> _ACTIVITY_
Lift out, unaltered, the lines of the material below between the line holding "The second view gained the nut" and the line holding "The gift in", counting both.

> _DATASET_
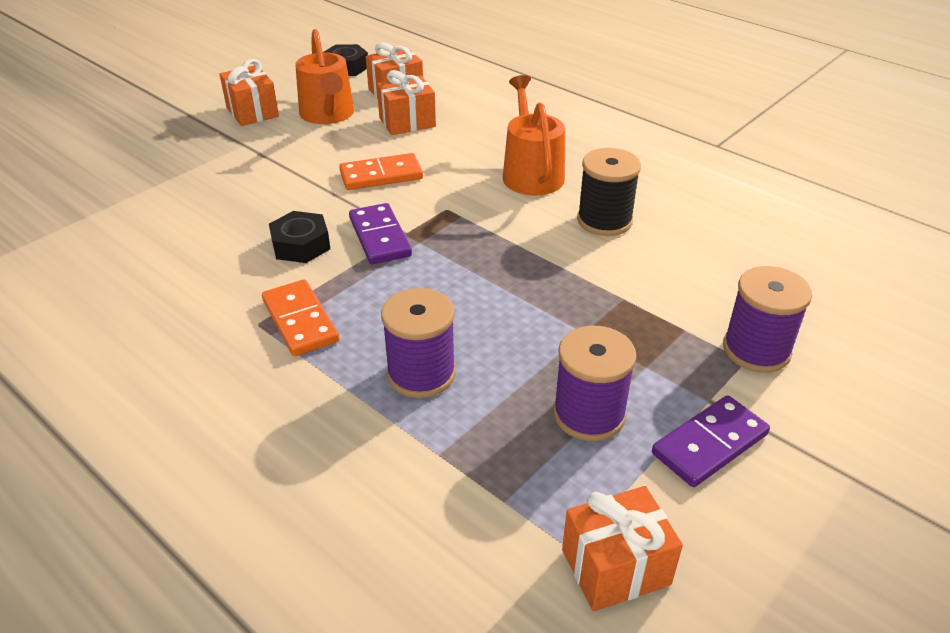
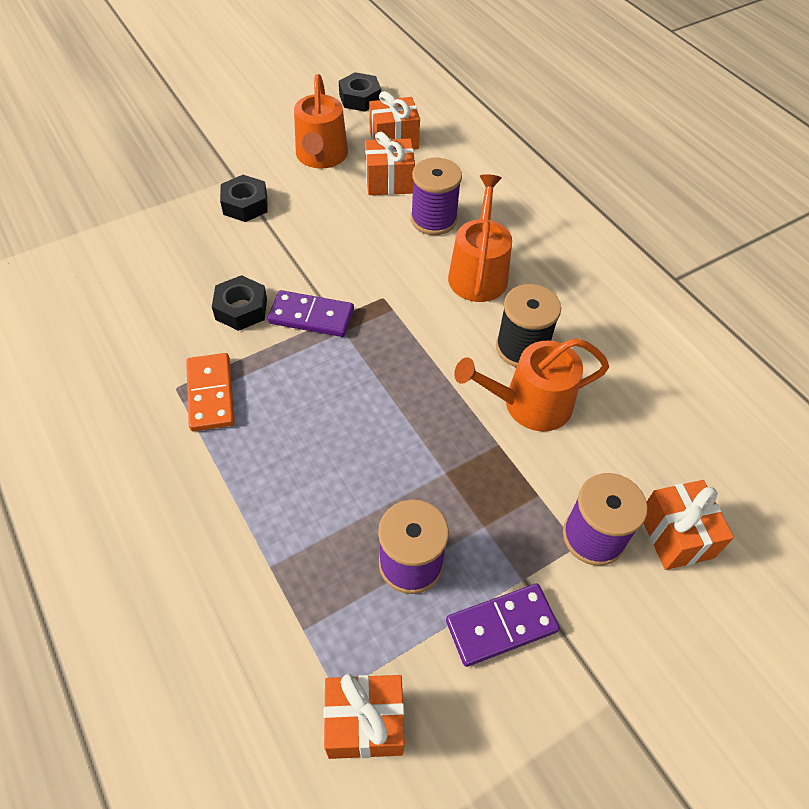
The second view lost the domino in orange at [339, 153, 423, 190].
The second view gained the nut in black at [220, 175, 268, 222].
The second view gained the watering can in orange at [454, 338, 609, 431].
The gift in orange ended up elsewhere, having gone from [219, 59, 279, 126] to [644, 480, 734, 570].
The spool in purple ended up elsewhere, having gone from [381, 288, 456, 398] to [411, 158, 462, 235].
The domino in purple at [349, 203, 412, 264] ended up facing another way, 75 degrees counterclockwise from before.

> _OUTPUT OF THE EXERCISE_
The second view gained the nut in black at [220, 175, 268, 222].
The second view gained the watering can in orange at [454, 338, 609, 431].
The gift in orange ended up elsewhere, having gone from [219, 59, 279, 126] to [644, 480, 734, 570].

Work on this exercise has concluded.